• [DATASET RECORDS]
┄┄┄┄┄┄┄┄┄┄┄┄┄┄┄┄┄┄┄┄
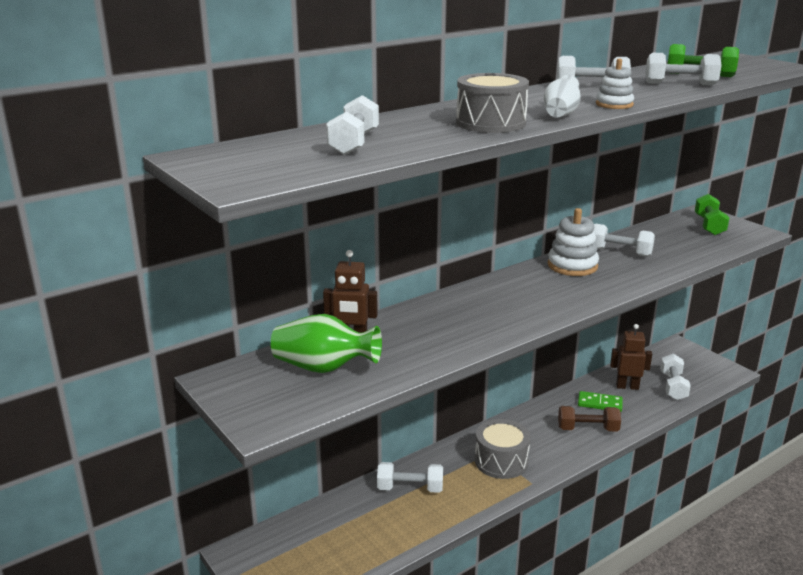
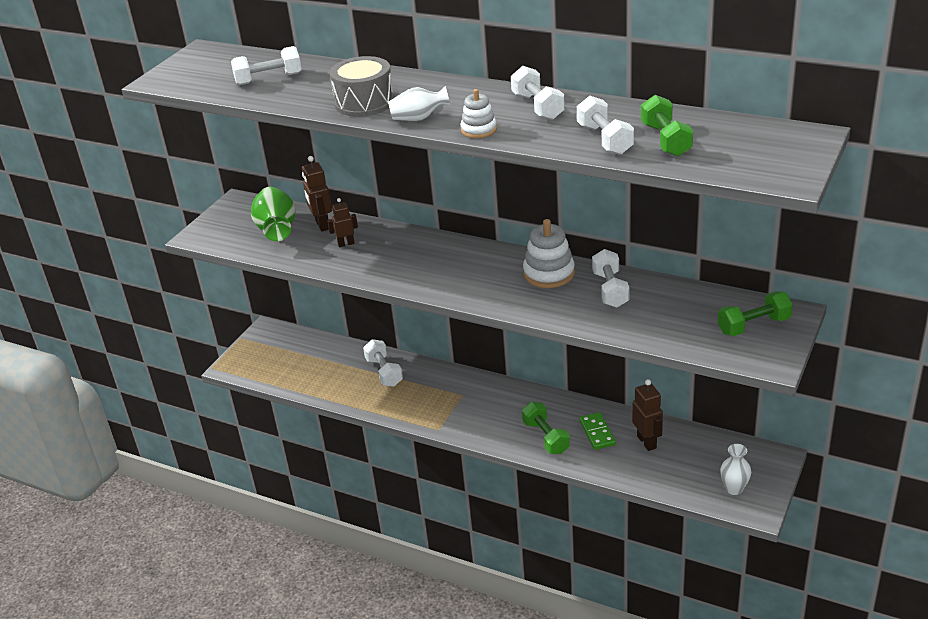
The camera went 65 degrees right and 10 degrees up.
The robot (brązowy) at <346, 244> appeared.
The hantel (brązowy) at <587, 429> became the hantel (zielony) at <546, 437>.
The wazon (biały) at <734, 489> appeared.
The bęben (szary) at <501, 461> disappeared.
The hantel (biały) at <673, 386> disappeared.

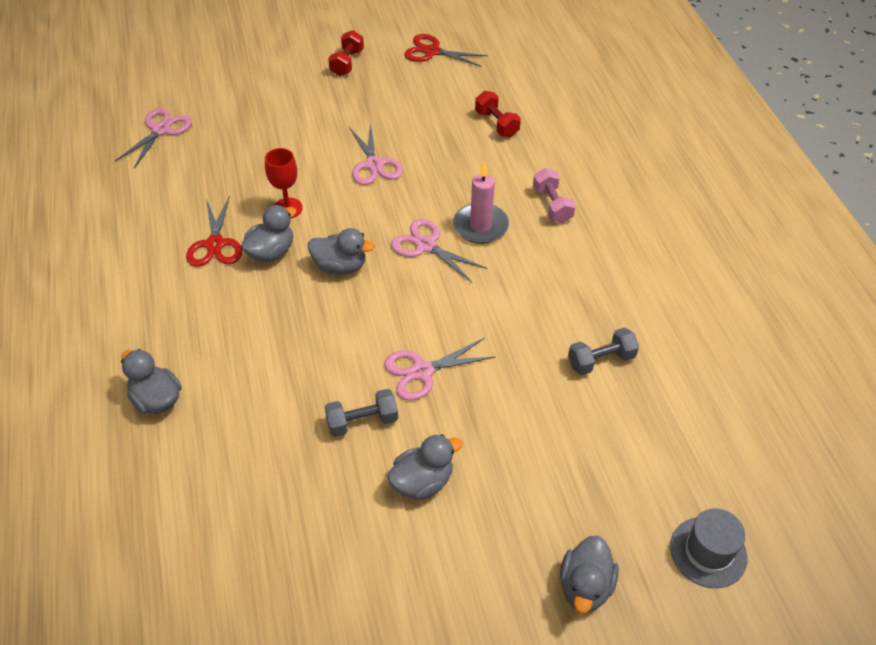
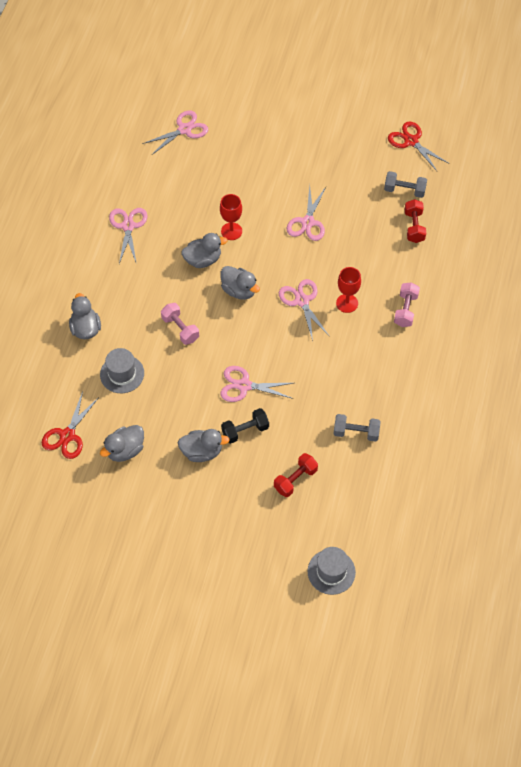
The camera went 30 degrees right and 10 degrees up.
The nożyczki (czerwony) moved from <215, 244> to <67, 435>.
The kapelusz (szary) at <122, 374> appeared.
The kaczka (szary) moved from <585, 586> to <125, 450>.
The nożyczki (różowy) at <128, 226> appeared.
The hantel (różowy) at <180, 329> appeared.
The hantel (czarny) at <245, 430> appeared.
The hantel (czerwony) moved from <347, 63> to <295, 479>.
The świeca (różowy) at <480, 226> was replaced by the kielich (czerwony) at <347, 303>.
The hantel (szary) moved from <362, 421> to <404, 190>.

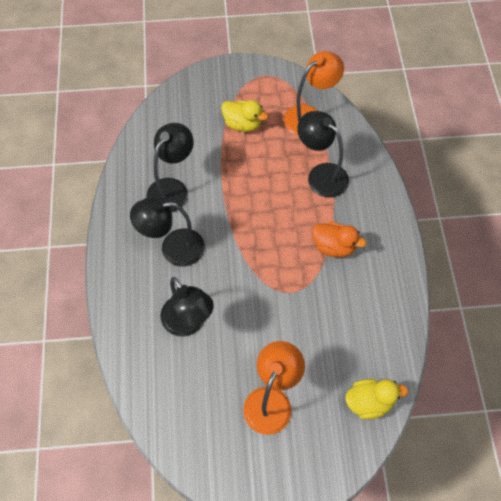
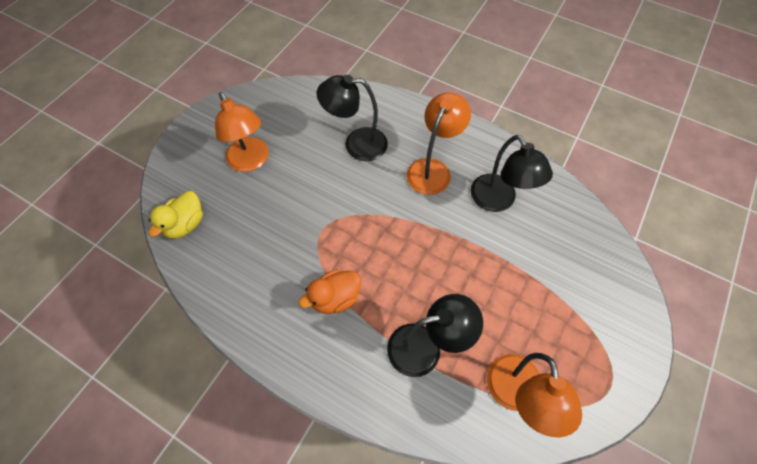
The camera went 125 degrees right and 0 degrees up.
The lampka (czarny) at <173, 248> became the lampka (pomarańczowy) at <432, 169>.
The kaczka (żółty) at <242, 124> disappeared.

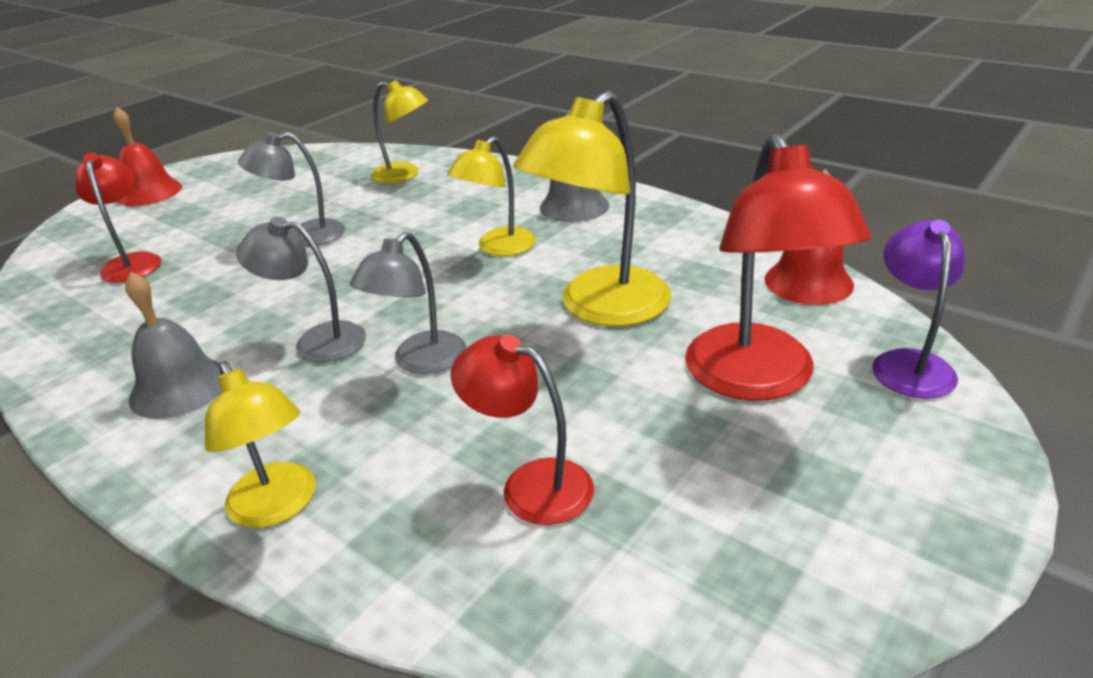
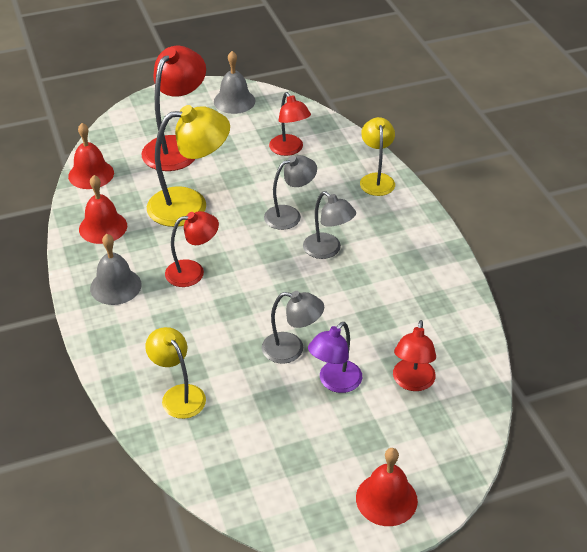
The camera went 150 degrees left and 10 degrees up.
The dzwonek (czerwony) at <103, 227> appeared.
The lampka (żółty) at <498, 248> became the lampka (czerwony) at <193, 271>.
The dzwonek (szary) moved from <179, 387> to <234, 101>.
The lampka (fioletowy) moved from <908, 363> to <335, 382>.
┄┄┄┄┄┄┄┄┄┄┄┄┄┄┄┄┄┄┄┄
In the records above, find the line with "The nożyczki (czerwony)" and the line with "The dzwonek (czerwony)", then restate word for word only those two lines and all lines between, omitting pictures.

The nożyczki (czerwony) moved from <215, 244> to <67, 435>.
The kapelusz (szary) at <122, 374> appeared.
The kaczka (szary) moved from <585, 586> to <125, 450>.
The nożyczki (różowy) at <128, 226> appeared.
The hantel (różowy) at <180, 329> appeared.
The hantel (czarny) at <245, 430> appeared.
The hantel (czerwony) moved from <347, 63> to <295, 479>.
The świeca (różowy) at <480, 226> was replaced by the kielich (czerwony) at <347, 303>.
The hantel (szary) moved from <362, 421> to <404, 190>.

The camera went 125 degrees right and 0 degrees up.
The lampka (czarny) at <173, 248> became the lampka (pomarańczowy) at <432, 169>.
The kaczka (żółty) at <242, 124> disappeared.

The camera went 150 degrees left and 10 degrees up.
The dzwonek (czerwony) at <103, 227> appeared.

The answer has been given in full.